Source records:
----
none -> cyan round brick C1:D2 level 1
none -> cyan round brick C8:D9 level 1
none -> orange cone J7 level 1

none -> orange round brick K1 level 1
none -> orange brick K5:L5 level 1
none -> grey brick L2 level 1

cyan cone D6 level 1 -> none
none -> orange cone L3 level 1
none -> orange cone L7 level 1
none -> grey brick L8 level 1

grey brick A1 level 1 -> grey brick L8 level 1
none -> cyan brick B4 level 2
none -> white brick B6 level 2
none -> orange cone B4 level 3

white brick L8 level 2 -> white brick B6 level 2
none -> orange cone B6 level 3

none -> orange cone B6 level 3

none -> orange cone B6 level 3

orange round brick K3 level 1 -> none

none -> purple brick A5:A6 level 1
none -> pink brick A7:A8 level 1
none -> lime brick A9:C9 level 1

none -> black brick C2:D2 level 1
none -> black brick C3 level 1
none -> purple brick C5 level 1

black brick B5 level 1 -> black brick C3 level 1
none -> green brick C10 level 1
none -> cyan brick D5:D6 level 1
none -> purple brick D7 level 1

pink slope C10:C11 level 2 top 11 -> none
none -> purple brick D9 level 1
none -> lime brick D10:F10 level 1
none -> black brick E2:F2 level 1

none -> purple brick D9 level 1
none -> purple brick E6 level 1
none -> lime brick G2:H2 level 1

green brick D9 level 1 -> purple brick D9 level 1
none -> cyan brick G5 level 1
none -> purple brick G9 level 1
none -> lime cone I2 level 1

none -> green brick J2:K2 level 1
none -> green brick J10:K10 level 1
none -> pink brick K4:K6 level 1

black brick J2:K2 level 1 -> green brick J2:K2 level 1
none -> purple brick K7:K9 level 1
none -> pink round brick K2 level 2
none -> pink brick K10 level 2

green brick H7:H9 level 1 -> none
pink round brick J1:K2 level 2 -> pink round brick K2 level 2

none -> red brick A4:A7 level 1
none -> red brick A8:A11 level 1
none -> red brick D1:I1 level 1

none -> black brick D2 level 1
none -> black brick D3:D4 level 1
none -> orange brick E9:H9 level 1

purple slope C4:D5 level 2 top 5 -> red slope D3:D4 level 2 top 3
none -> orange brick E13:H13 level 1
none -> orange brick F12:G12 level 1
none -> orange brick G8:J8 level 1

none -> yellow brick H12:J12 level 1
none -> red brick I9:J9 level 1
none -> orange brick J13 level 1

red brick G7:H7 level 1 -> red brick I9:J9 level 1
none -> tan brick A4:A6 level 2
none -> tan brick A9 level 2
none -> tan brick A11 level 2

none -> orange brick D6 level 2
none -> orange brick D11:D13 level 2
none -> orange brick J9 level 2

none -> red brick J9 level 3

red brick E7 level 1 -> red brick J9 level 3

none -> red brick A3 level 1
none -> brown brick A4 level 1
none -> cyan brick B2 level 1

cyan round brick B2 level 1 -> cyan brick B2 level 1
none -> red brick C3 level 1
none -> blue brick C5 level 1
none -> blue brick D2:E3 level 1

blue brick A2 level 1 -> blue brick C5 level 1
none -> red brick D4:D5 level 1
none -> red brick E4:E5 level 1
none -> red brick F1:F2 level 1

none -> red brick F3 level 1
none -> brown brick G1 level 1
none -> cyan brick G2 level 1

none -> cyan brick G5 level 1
----
** PROBLEM TO SOLVE **
The lines sought are those in the data above that include the string "black"; copy each one.

** SOLUTION **
none -> black brick C2:D2 level 1
none -> black brick C3 level 1
black brick B5 level 1 -> black brick C3 level 1
none -> black brick E2:F2 level 1
black brick J2:K2 level 1 -> green brick J2:K2 level 1
none -> black brick D2 level 1
none -> black brick D3:D4 level 1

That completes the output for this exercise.